- **WORK REQUIRED**
Please give back an exact reproduction of the lines from the one with "LCD2 pin SDA: GP5 -> GP10" through the end of the entries below, and no others.

- **RECORDS FOR THIS EXERCISE**
►

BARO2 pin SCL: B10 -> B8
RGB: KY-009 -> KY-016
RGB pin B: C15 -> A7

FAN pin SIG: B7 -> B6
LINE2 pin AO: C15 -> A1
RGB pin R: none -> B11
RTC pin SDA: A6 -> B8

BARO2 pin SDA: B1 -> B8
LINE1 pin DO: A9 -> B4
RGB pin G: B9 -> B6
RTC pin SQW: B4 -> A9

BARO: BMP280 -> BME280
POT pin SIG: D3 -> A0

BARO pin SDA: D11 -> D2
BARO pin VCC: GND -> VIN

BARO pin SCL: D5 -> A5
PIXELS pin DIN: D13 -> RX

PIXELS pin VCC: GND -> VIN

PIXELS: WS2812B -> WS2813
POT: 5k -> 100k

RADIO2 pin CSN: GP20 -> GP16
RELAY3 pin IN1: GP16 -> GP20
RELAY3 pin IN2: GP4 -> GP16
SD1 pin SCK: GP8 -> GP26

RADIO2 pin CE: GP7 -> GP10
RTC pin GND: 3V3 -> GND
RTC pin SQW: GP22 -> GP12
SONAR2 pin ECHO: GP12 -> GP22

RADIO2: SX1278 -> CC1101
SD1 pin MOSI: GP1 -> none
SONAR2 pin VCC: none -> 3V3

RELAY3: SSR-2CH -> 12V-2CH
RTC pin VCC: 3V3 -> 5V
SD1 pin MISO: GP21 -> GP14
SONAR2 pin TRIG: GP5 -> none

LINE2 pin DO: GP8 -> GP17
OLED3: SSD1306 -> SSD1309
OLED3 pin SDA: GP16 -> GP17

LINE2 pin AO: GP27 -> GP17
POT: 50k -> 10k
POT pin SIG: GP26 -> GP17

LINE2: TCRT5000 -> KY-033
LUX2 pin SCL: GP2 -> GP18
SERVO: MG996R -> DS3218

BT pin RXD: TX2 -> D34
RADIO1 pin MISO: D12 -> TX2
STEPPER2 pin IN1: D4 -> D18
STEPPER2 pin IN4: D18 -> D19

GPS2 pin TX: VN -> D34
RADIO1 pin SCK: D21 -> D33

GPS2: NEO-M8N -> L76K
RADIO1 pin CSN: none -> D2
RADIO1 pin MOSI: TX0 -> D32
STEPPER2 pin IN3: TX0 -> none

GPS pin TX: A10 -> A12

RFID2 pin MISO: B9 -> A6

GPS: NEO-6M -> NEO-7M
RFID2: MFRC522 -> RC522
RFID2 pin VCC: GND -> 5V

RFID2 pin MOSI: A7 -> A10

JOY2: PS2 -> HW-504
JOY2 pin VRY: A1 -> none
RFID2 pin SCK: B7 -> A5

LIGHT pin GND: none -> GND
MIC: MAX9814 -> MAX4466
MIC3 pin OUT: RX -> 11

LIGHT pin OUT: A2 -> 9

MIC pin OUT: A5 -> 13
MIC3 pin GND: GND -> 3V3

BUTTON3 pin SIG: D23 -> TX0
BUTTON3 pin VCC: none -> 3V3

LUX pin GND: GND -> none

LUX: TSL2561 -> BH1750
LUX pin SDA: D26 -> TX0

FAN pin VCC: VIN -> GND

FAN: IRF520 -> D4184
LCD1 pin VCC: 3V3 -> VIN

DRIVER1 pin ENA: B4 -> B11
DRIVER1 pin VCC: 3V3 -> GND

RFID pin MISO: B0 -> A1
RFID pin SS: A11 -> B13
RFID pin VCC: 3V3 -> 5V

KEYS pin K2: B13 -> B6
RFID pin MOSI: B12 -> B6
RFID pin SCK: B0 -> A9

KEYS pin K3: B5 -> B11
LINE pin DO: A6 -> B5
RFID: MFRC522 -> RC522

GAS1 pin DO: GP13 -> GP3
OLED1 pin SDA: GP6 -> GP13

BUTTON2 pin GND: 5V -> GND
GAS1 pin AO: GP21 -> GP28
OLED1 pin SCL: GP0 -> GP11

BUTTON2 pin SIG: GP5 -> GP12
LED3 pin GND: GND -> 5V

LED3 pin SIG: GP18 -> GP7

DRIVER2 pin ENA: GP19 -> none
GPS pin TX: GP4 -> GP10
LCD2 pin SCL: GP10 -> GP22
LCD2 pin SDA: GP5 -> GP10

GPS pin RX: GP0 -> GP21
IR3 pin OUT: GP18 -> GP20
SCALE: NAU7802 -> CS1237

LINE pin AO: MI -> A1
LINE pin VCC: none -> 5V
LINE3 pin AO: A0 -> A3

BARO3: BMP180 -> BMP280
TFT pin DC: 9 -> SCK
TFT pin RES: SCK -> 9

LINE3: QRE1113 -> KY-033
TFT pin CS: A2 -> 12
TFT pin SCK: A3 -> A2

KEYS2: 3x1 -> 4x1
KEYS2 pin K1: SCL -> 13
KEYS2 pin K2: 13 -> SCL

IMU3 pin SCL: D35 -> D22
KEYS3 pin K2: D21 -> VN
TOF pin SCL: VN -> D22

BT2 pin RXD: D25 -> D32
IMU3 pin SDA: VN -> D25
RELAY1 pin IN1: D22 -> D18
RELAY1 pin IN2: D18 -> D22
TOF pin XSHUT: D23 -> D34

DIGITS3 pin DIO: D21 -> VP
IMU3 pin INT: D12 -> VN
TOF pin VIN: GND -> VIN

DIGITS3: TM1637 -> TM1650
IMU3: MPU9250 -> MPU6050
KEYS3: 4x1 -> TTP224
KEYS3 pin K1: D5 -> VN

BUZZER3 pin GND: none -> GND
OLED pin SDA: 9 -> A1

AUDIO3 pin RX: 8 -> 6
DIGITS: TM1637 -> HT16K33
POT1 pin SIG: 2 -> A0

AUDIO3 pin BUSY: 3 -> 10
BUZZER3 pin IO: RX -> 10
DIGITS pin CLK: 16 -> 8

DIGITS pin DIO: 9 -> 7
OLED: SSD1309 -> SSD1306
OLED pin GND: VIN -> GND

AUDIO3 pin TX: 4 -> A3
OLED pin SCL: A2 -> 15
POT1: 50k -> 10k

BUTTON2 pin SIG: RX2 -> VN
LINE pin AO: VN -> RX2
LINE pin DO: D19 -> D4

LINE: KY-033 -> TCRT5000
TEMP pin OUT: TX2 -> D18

◄

- **TASK OUTPUT**
LCD2 pin SDA: GP5 -> GP10

GPS pin RX: GP0 -> GP21
IR3 pin OUT: GP18 -> GP20
SCALE: NAU7802 -> CS1237

LINE pin AO: MI -> A1
LINE pin VCC: none -> 5V
LINE3 pin AO: A0 -> A3

BARO3: BMP180 -> BMP280
TFT pin DC: 9 -> SCK
TFT pin RES: SCK -> 9

LINE3: QRE1113 -> KY-033
TFT pin CS: A2 -> 12
TFT pin SCK: A3 -> A2

KEYS2: 3x1 -> 4x1
KEYS2 pin K1: SCL -> 13
KEYS2 pin K2: 13 -> SCL

IMU3 pin SCL: D35 -> D22
KEYS3 pin K2: D21 -> VN
TOF pin SCL: VN -> D22

BT2 pin RXD: D25 -> D32
IMU3 pin SDA: VN -> D25
RELAY1 pin IN1: D22 -> D18
RELAY1 pin IN2: D18 -> D22
TOF pin XSHUT: D23 -> D34

DIGITS3 pin DIO: D21 -> VP
IMU3 pin INT: D12 -> VN
TOF pin VIN: GND -> VIN

DIGITS3: TM1637 -> TM1650
IMU3: MPU9250 -> MPU6050
KEYS3: 4x1 -> TTP224
KEYS3 pin K1: D5 -> VN

BUZZER3 pin GND: none -> GND
OLED pin SDA: 9 -> A1

AUDIO3 pin RX: 8 -> 6
DIGITS: TM1637 -> HT16K33
POT1 pin SIG: 2 -> A0

AUDIO3 pin BUSY: 3 -> 10
BUZZER3 pin IO: RX -> 10
DIGITS pin CLK: 16 -> 8

DIGITS pin DIO: 9 -> 7
OLED: SSD1309 -> SSD1306
OLED pin GND: VIN -> GND

AUDIO3 pin TX: 4 -> A3
OLED pin SCL: A2 -> 15
POT1: 50k -> 10k

BUTTON2 pin SIG: RX2 -> VN
LINE pin AO: VN -> RX2
LINE pin DO: D19 -> D4

LINE: KY-033 -> TCRT5000
TEMP pin OUT: TX2 -> D18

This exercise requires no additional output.